- _PROBLEM TO WORK ON_: Through the line with "Someone repainted the" and starting from the first line, return the records below word for word, with pictures left out.

::: THE DATA :::

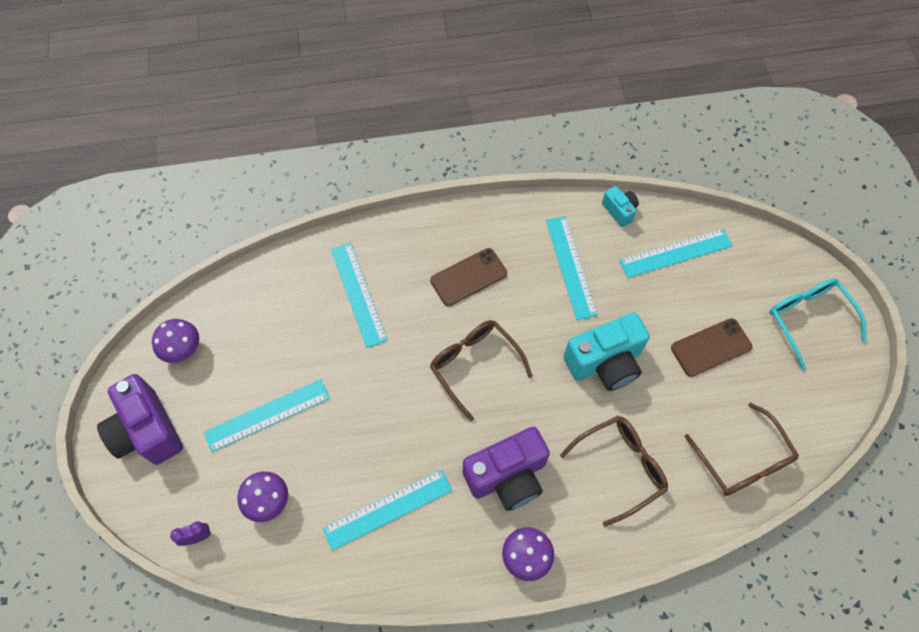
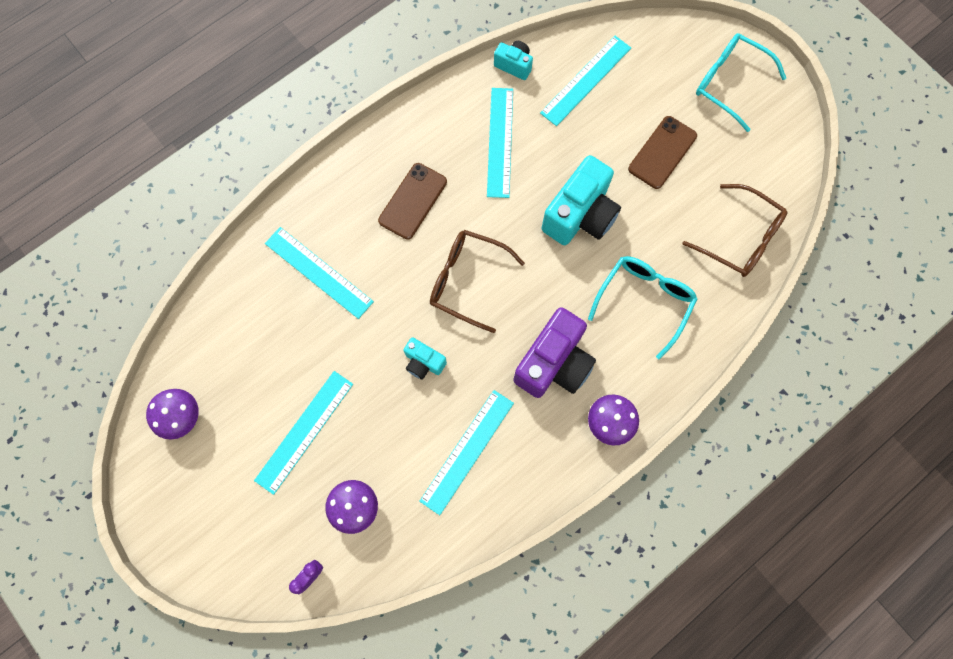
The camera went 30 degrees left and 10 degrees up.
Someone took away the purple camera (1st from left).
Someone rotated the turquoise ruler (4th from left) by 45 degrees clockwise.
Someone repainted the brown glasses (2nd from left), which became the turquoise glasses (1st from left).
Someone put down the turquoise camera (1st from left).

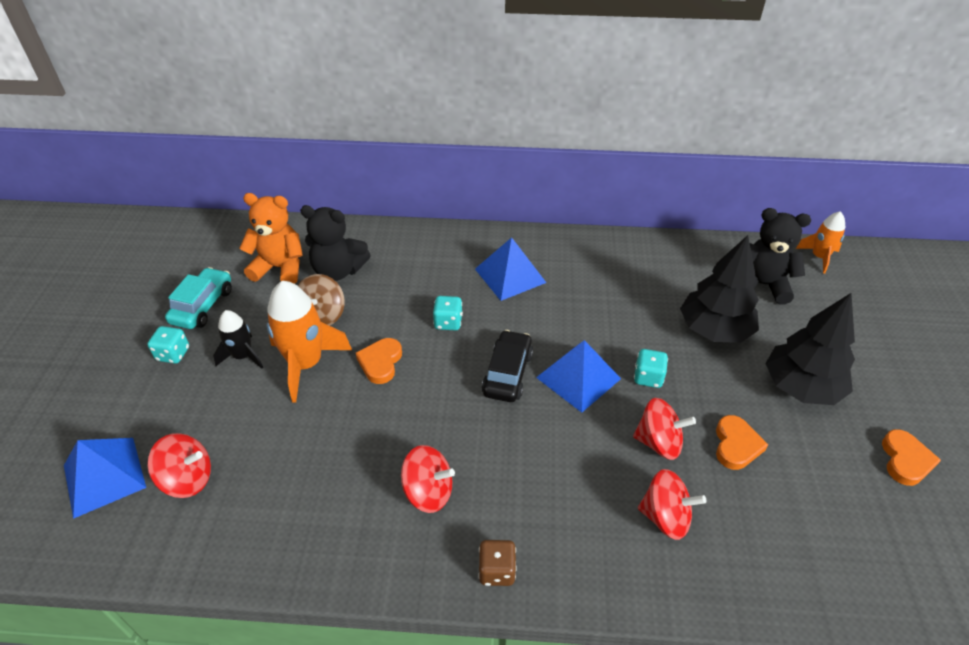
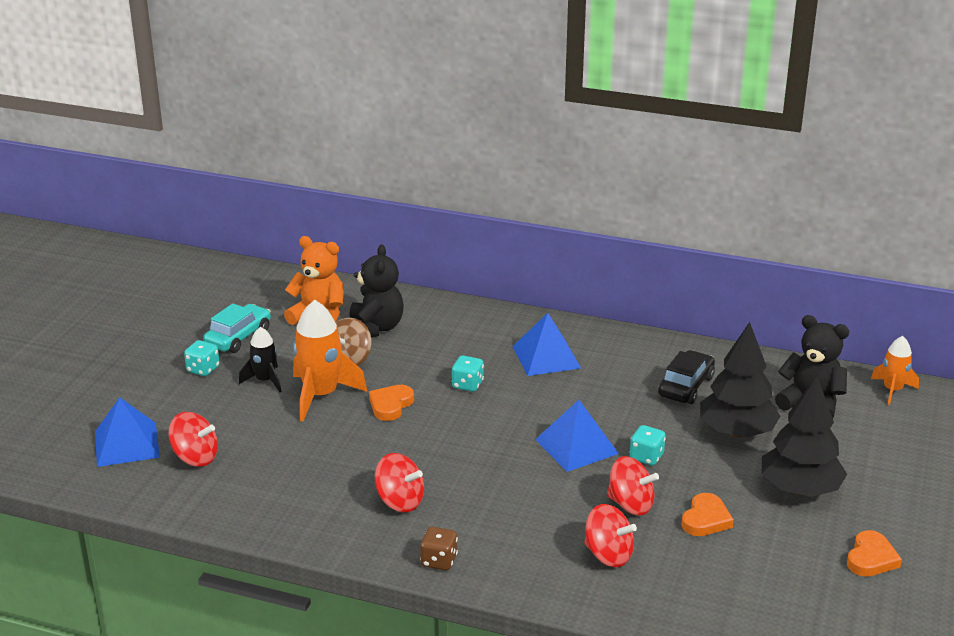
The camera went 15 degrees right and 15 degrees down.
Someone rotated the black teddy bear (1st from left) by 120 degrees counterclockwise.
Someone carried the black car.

:::

- _ANSWER SECTION_:
The camera went 30 degrees left and 10 degrees up.
Someone took away the purple camera (1st from left).
Someone rotated the turquoise ruler (4th from left) by 45 degrees clockwise.
Someone repainted the brown glasses (2nd from left), which became the turquoise glasses (1st from left).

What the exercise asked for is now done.